● **INSTRUCTIONS FOR THE TASK**
Output each line exactly as written, from the first line of the records to the line bearing "black rectangle at", inclusive, while leaving every picture out.

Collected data
- Opening Delimiter -

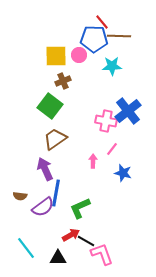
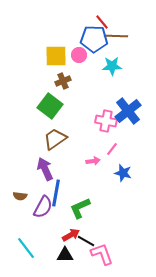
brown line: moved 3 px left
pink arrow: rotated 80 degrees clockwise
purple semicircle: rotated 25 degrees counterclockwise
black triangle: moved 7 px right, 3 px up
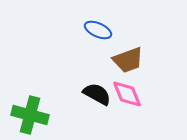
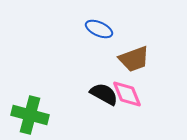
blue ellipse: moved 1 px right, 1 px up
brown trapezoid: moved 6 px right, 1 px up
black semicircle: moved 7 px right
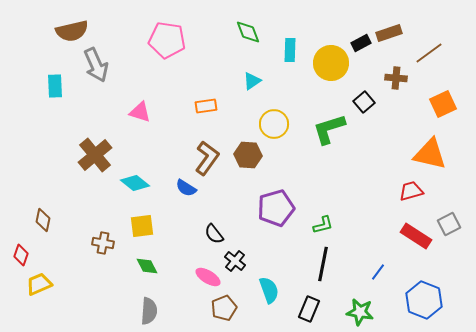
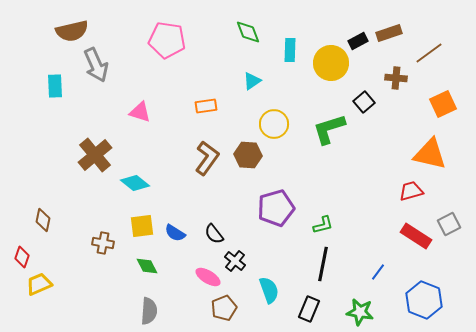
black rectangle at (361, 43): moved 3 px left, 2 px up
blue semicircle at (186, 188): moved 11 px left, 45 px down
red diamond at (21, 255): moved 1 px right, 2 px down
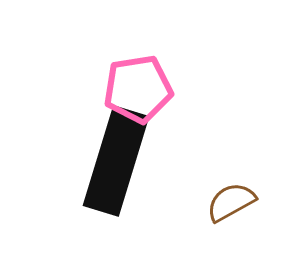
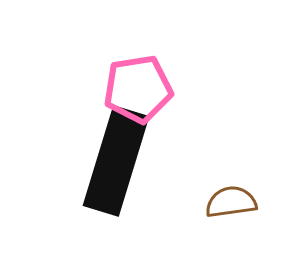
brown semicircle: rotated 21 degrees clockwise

- Closing Delimiter -

● **EXERCISE RESULT**
brown line: moved 3 px left
pink arrow: rotated 80 degrees clockwise
purple semicircle: rotated 25 degrees counterclockwise
black triangle: moved 7 px right, 3 px up
blue ellipse: moved 1 px right, 1 px up
brown trapezoid: moved 6 px right, 1 px up
black semicircle: moved 7 px right
black rectangle at (361, 43): moved 3 px left, 2 px up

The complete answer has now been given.